## [Problem]
The first line of the entries below, the line containing "D1: LED orange", and every line between them should be repeated exactly, and nothing else.

Extracted entries section start

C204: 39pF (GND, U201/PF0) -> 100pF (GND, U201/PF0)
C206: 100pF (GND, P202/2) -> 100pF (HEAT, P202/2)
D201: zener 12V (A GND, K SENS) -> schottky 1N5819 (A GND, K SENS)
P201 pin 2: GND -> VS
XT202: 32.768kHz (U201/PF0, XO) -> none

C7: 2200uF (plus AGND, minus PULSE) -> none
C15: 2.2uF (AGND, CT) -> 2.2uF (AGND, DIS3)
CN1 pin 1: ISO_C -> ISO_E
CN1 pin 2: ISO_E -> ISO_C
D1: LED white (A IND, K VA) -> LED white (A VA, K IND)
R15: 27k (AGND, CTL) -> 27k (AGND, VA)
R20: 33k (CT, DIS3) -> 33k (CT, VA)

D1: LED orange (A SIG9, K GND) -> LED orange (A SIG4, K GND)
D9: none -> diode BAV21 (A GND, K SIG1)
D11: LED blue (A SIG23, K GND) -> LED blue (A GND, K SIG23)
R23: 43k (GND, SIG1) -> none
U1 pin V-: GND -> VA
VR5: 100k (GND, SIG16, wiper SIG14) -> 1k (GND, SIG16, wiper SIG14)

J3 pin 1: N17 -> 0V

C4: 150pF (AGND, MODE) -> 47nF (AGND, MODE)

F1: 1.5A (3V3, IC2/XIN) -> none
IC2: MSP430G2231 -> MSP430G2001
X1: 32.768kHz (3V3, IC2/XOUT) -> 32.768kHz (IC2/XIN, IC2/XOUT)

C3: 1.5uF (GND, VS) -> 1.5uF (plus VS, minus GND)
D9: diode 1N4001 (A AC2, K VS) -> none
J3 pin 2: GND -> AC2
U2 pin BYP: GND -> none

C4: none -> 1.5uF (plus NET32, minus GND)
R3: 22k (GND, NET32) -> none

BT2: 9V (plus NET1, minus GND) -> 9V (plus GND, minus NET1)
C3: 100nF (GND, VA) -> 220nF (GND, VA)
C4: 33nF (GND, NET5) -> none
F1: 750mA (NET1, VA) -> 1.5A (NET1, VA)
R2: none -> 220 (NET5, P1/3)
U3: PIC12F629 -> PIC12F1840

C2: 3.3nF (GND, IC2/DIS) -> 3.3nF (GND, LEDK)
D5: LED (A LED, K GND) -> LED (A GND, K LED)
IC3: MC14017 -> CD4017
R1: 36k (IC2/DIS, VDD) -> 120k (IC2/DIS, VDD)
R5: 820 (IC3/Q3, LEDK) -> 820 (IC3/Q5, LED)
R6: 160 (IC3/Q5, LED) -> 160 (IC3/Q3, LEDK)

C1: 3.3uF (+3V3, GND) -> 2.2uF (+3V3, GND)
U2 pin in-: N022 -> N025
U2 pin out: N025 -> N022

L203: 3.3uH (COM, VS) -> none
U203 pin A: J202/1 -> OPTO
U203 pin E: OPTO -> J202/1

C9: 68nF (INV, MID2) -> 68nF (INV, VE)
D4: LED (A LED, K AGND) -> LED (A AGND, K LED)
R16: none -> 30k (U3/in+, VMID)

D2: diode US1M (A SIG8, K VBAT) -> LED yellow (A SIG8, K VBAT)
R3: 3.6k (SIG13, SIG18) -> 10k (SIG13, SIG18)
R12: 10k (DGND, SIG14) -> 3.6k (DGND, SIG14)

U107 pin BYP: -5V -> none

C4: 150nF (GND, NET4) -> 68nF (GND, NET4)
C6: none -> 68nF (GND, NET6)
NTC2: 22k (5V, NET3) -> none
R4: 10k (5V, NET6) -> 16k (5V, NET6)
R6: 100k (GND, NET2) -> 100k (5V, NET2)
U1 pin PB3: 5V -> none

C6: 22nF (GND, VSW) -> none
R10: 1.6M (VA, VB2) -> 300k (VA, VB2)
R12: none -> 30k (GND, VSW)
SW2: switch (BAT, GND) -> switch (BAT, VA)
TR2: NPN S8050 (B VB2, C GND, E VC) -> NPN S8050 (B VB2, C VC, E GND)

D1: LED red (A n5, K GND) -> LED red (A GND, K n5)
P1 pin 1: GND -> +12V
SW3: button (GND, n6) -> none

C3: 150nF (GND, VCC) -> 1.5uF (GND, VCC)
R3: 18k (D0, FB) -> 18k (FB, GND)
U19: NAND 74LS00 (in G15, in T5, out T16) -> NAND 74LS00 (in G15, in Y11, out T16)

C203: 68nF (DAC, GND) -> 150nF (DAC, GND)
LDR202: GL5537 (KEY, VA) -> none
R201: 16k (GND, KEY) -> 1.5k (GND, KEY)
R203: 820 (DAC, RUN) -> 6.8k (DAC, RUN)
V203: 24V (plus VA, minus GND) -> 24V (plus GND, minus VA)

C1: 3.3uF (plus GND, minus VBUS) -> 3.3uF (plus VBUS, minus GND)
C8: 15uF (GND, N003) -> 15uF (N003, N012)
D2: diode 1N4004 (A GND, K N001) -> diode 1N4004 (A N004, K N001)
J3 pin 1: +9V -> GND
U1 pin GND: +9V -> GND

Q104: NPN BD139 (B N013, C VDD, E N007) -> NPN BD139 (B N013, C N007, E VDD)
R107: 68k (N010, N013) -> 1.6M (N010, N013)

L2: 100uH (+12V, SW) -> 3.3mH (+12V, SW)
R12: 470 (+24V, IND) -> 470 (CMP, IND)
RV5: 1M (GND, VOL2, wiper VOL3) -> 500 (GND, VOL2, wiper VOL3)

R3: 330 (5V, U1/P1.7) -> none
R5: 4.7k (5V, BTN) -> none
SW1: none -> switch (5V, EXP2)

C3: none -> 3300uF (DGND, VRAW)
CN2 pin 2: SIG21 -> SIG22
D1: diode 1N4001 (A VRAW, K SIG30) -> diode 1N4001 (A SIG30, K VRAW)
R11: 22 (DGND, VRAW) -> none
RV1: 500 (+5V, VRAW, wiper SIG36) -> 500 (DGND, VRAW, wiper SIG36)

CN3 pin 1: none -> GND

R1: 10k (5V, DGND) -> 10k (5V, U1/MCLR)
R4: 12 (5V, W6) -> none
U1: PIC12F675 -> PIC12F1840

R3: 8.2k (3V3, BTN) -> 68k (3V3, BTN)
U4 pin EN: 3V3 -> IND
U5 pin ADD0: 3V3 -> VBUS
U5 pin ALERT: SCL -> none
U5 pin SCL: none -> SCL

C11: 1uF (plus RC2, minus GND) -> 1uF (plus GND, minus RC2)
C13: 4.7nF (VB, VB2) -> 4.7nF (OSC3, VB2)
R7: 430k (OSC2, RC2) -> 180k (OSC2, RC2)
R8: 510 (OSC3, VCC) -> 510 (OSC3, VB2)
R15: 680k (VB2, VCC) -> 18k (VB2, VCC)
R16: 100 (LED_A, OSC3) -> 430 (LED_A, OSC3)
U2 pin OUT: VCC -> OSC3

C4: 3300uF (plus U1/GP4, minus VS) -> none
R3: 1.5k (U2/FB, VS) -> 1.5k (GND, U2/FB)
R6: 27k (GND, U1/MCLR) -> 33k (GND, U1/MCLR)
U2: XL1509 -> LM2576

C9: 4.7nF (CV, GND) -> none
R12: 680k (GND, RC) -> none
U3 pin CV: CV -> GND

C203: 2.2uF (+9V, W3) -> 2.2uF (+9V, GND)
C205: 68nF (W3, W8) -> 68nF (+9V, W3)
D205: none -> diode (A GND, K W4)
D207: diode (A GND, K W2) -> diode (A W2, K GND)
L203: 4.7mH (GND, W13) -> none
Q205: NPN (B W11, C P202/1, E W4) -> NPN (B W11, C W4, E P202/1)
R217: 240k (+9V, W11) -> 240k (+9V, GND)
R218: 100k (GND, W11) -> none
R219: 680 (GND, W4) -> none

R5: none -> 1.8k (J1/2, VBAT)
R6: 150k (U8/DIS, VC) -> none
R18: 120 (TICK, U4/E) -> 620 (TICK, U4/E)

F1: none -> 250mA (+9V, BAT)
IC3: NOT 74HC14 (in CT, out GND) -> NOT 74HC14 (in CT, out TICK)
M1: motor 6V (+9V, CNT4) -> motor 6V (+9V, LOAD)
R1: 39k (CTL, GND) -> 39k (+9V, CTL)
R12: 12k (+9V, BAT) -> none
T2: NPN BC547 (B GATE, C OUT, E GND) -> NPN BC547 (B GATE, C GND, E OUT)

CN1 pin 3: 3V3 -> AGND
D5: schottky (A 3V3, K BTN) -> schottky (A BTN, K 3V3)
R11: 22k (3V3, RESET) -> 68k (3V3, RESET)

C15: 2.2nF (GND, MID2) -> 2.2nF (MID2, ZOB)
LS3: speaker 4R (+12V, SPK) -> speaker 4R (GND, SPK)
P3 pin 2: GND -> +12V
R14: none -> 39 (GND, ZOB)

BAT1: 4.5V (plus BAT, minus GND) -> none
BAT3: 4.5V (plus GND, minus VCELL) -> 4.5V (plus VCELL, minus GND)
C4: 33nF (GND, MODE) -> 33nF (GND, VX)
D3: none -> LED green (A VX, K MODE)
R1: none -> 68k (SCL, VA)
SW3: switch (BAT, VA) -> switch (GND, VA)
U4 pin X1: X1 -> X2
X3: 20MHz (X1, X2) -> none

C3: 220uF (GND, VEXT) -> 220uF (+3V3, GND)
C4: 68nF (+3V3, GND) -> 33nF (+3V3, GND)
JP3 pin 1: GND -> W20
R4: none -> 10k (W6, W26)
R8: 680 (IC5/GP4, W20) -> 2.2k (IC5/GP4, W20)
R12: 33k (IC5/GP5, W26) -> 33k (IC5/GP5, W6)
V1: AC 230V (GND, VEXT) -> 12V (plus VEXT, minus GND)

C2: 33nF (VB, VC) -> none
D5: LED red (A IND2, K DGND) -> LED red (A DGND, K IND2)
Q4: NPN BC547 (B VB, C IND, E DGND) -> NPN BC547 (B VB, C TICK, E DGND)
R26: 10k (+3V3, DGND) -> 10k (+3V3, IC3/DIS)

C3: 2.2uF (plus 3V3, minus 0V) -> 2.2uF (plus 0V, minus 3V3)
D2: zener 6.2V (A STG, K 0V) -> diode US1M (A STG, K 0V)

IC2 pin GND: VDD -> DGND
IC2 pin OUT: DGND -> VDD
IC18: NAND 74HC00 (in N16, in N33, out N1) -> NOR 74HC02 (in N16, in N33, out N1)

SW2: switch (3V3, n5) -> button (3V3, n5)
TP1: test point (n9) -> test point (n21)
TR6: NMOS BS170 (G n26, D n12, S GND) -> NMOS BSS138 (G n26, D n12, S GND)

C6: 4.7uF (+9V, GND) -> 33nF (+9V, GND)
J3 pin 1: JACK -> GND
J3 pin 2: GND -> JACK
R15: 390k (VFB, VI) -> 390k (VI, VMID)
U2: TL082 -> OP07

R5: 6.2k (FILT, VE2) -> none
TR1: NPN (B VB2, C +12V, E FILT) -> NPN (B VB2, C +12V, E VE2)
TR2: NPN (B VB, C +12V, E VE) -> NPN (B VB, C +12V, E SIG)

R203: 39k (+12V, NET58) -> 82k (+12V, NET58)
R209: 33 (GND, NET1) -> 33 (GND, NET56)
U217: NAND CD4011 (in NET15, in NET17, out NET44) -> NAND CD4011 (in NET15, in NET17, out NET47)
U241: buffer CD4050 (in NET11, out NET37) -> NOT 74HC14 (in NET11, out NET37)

Extracted entries section end

## [Task result]
C204: 39pF (GND, U201/PF0) -> 100pF (GND, U201/PF0)
C206: 100pF (GND, P202/2) -> 100pF (HEAT, P202/2)
D201: zener 12V (A GND, K SENS) -> schottky 1N5819 (A GND, K SENS)
P201 pin 2: GND -> VS
XT202: 32.768kHz (U201/PF0, XO) -> none

C7: 2200uF (plus AGND, minus PULSE) -> none
C15: 2.2uF (AGND, CT) -> 2.2uF (AGND, DIS3)
CN1 pin 1: ISO_C -> ISO_E
CN1 pin 2: ISO_E -> ISO_C
D1: LED white (A IND, K VA) -> LED white (A VA, K IND)
R15: 27k (AGND, CTL) -> 27k (AGND, VA)
R20: 33k (CT, DIS3) -> 33k (CT, VA)

D1: LED orange (A SIG9, K GND) -> LED orange (A SIG4, K GND)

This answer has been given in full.